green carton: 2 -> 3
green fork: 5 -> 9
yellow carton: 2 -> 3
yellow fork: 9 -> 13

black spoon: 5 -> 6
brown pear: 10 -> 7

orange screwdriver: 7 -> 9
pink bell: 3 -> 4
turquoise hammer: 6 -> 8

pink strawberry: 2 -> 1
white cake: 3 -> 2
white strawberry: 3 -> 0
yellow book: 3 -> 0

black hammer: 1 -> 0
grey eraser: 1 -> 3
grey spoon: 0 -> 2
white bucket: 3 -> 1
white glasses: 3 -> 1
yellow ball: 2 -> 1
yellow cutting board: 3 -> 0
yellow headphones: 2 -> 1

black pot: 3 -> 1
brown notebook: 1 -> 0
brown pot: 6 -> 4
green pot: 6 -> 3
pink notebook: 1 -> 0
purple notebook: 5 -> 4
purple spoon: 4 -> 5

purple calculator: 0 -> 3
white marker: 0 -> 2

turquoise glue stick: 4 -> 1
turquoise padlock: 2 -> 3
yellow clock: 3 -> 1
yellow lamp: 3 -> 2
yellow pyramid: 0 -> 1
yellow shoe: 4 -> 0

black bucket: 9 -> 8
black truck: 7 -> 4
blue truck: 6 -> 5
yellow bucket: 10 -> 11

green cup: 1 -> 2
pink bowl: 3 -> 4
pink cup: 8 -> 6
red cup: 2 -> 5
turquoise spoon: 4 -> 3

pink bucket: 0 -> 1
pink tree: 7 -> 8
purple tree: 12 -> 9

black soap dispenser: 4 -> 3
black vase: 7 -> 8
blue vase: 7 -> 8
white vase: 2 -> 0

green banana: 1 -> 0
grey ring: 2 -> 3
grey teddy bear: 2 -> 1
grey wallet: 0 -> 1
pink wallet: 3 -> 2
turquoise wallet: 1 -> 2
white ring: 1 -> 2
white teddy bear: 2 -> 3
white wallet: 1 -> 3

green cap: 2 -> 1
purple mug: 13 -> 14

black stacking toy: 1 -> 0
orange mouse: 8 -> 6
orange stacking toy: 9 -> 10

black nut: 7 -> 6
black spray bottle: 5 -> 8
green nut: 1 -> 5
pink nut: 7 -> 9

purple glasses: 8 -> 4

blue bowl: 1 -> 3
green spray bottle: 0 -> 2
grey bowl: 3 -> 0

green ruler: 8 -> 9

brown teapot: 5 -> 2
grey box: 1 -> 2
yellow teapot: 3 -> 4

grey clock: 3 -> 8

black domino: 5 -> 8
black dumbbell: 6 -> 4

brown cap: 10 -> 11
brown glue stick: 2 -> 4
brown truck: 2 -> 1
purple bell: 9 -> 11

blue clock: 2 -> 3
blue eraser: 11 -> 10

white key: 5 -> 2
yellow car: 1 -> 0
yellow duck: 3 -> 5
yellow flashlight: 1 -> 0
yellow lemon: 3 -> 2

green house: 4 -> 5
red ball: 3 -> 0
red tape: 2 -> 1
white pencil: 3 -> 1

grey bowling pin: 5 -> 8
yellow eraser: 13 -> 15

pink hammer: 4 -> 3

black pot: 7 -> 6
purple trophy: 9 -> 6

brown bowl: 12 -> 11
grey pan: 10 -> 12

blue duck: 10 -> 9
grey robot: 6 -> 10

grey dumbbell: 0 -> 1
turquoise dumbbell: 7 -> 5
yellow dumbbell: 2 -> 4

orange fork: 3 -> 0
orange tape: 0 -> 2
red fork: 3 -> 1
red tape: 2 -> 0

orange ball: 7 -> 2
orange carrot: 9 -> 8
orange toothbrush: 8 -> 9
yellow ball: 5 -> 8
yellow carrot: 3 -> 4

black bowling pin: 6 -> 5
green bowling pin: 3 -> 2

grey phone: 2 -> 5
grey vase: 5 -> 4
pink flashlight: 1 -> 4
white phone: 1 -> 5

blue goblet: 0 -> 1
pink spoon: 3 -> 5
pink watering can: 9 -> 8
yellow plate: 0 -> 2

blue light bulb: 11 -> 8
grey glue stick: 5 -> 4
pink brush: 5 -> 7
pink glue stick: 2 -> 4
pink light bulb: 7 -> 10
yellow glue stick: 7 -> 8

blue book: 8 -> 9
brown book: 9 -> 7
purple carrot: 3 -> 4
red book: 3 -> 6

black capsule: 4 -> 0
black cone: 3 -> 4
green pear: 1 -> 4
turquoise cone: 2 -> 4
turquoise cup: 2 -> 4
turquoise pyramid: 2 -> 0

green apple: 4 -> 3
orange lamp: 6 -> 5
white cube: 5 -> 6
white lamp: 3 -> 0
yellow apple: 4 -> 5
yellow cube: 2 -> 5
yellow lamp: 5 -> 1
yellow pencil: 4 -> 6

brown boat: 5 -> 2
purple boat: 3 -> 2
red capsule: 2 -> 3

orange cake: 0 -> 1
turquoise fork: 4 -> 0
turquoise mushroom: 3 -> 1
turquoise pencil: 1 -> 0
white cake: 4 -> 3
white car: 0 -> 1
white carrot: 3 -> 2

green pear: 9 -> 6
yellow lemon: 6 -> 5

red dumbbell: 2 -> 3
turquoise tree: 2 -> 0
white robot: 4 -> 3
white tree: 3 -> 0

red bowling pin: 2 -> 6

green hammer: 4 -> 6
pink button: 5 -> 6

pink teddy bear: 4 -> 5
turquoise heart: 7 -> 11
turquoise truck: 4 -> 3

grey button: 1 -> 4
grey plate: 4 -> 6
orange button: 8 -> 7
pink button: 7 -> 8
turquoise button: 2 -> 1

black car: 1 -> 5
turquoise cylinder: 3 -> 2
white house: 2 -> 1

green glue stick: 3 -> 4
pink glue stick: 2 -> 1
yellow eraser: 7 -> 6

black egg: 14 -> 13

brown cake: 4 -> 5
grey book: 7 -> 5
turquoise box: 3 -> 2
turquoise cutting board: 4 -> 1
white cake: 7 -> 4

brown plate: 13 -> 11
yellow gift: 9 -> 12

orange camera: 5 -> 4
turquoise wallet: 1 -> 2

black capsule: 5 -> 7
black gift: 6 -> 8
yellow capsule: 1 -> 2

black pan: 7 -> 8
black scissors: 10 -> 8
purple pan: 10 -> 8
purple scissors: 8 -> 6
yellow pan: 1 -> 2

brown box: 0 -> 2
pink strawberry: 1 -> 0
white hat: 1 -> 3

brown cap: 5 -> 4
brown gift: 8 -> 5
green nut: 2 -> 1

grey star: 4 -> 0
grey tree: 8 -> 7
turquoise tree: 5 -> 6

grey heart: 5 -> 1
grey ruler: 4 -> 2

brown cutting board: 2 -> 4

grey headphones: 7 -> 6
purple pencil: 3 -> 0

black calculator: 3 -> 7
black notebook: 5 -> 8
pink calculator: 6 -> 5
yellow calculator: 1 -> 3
______________________________
[DIRECTIONS FOR THIS TASK] Repeat the whole listing exactly, with no omissions.

[RESPONSE FOR THIS EXERCISE]
green carton: 2 -> 3
green fork: 5 -> 9
yellow carton: 2 -> 3
yellow fork: 9 -> 13

black spoon: 5 -> 6
brown pear: 10 -> 7

orange screwdriver: 7 -> 9
pink bell: 3 -> 4
turquoise hammer: 6 -> 8

pink strawberry: 2 -> 1
white cake: 3 -> 2
white strawberry: 3 -> 0
yellow book: 3 -> 0

black hammer: 1 -> 0
grey eraser: 1 -> 3
grey spoon: 0 -> 2
white bucket: 3 -> 1
white glasses: 3 -> 1
yellow ball: 2 -> 1
yellow cutting board: 3 -> 0
yellow headphones: 2 -> 1

black pot: 3 -> 1
brown notebook: 1 -> 0
brown pot: 6 -> 4
green pot: 6 -> 3
pink notebook: 1 -> 0
purple notebook: 5 -> 4
purple spoon: 4 -> 5

purple calculator: 0 -> 3
white marker: 0 -> 2

turquoise glue stick: 4 -> 1
turquoise padlock: 2 -> 3
yellow clock: 3 -> 1
yellow lamp: 3 -> 2
yellow pyramid: 0 -> 1
yellow shoe: 4 -> 0

black bucket: 9 -> 8
black truck: 7 -> 4
blue truck: 6 -> 5
yellow bucket: 10 -> 11

green cup: 1 -> 2
pink bowl: 3 -> 4
pink cup: 8 -> 6
red cup: 2 -> 5
turquoise spoon: 4 -> 3

pink bucket: 0 -> 1
pink tree: 7 -> 8
purple tree: 12 -> 9

black soap dispenser: 4 -> 3
black vase: 7 -> 8
blue vase: 7 -> 8
white vase: 2 -> 0

green banana: 1 -> 0
grey ring: 2 -> 3
grey teddy bear: 2 -> 1
grey wallet: 0 -> 1
pink wallet: 3 -> 2
turquoise wallet: 1 -> 2
white ring: 1 -> 2
white teddy bear: 2 -> 3
white wallet: 1 -> 3

green cap: 2 -> 1
purple mug: 13 -> 14

black stacking toy: 1 -> 0
orange mouse: 8 -> 6
orange stacking toy: 9 -> 10

black nut: 7 -> 6
black spray bottle: 5 -> 8
green nut: 1 -> 5
pink nut: 7 -> 9

purple glasses: 8 -> 4

blue bowl: 1 -> 3
green spray bottle: 0 -> 2
grey bowl: 3 -> 0

green ruler: 8 -> 9

brown teapot: 5 -> 2
grey box: 1 -> 2
yellow teapot: 3 -> 4

grey clock: 3 -> 8

black domino: 5 -> 8
black dumbbell: 6 -> 4

brown cap: 10 -> 11
brown glue stick: 2 -> 4
brown truck: 2 -> 1
purple bell: 9 -> 11

blue clock: 2 -> 3
blue eraser: 11 -> 10

white key: 5 -> 2
yellow car: 1 -> 0
yellow duck: 3 -> 5
yellow flashlight: 1 -> 0
yellow lemon: 3 -> 2

green house: 4 -> 5
red ball: 3 -> 0
red tape: 2 -> 1
white pencil: 3 -> 1

grey bowling pin: 5 -> 8
yellow eraser: 13 -> 15

pink hammer: 4 -> 3

black pot: 7 -> 6
purple trophy: 9 -> 6

brown bowl: 12 -> 11
grey pan: 10 -> 12

blue duck: 10 -> 9
grey robot: 6 -> 10

grey dumbbell: 0 -> 1
turquoise dumbbell: 7 -> 5
yellow dumbbell: 2 -> 4

orange fork: 3 -> 0
orange tape: 0 -> 2
red fork: 3 -> 1
red tape: 2 -> 0

orange ball: 7 -> 2
orange carrot: 9 -> 8
orange toothbrush: 8 -> 9
yellow ball: 5 -> 8
yellow carrot: 3 -> 4

black bowling pin: 6 -> 5
green bowling pin: 3 -> 2

grey phone: 2 -> 5
grey vase: 5 -> 4
pink flashlight: 1 -> 4
white phone: 1 -> 5

blue goblet: 0 -> 1
pink spoon: 3 -> 5
pink watering can: 9 -> 8
yellow plate: 0 -> 2

blue light bulb: 11 -> 8
grey glue stick: 5 -> 4
pink brush: 5 -> 7
pink glue stick: 2 -> 4
pink light bulb: 7 -> 10
yellow glue stick: 7 -> 8

blue book: 8 -> 9
brown book: 9 -> 7
purple carrot: 3 -> 4
red book: 3 -> 6

black capsule: 4 -> 0
black cone: 3 -> 4
green pear: 1 -> 4
turquoise cone: 2 -> 4
turquoise cup: 2 -> 4
turquoise pyramid: 2 -> 0

green apple: 4 -> 3
orange lamp: 6 -> 5
white cube: 5 -> 6
white lamp: 3 -> 0
yellow apple: 4 -> 5
yellow cube: 2 -> 5
yellow lamp: 5 -> 1
yellow pencil: 4 -> 6

brown boat: 5 -> 2
purple boat: 3 -> 2
red capsule: 2 -> 3

orange cake: 0 -> 1
turquoise fork: 4 -> 0
turquoise mushroom: 3 -> 1
turquoise pencil: 1 -> 0
white cake: 4 -> 3
white car: 0 -> 1
white carrot: 3 -> 2

green pear: 9 -> 6
yellow lemon: 6 -> 5

red dumbbell: 2 -> 3
turquoise tree: 2 -> 0
white robot: 4 -> 3
white tree: 3 -> 0

red bowling pin: 2 -> 6

green hammer: 4 -> 6
pink button: 5 -> 6

pink teddy bear: 4 -> 5
turquoise heart: 7 -> 11
turquoise truck: 4 -> 3

grey button: 1 -> 4
grey plate: 4 -> 6
orange button: 8 -> 7
pink button: 7 -> 8
turquoise button: 2 -> 1

black car: 1 -> 5
turquoise cylinder: 3 -> 2
white house: 2 -> 1

green glue stick: 3 -> 4
pink glue stick: 2 -> 1
yellow eraser: 7 -> 6

black egg: 14 -> 13

brown cake: 4 -> 5
grey book: 7 -> 5
turquoise box: 3 -> 2
turquoise cutting board: 4 -> 1
white cake: 7 -> 4

brown plate: 13 -> 11
yellow gift: 9 -> 12

orange camera: 5 -> 4
turquoise wallet: 1 -> 2

black capsule: 5 -> 7
black gift: 6 -> 8
yellow capsule: 1 -> 2

black pan: 7 -> 8
black scissors: 10 -> 8
purple pan: 10 -> 8
purple scissors: 8 -> 6
yellow pan: 1 -> 2

brown box: 0 -> 2
pink strawberry: 1 -> 0
white hat: 1 -> 3

brown cap: 5 -> 4
brown gift: 8 -> 5
green nut: 2 -> 1

grey star: 4 -> 0
grey tree: 8 -> 7
turquoise tree: 5 -> 6

grey heart: 5 -> 1
grey ruler: 4 -> 2

brown cutting board: 2 -> 4

grey headphones: 7 -> 6
purple pencil: 3 -> 0

black calculator: 3 -> 7
black notebook: 5 -> 8
pink calculator: 6 -> 5
yellow calculator: 1 -> 3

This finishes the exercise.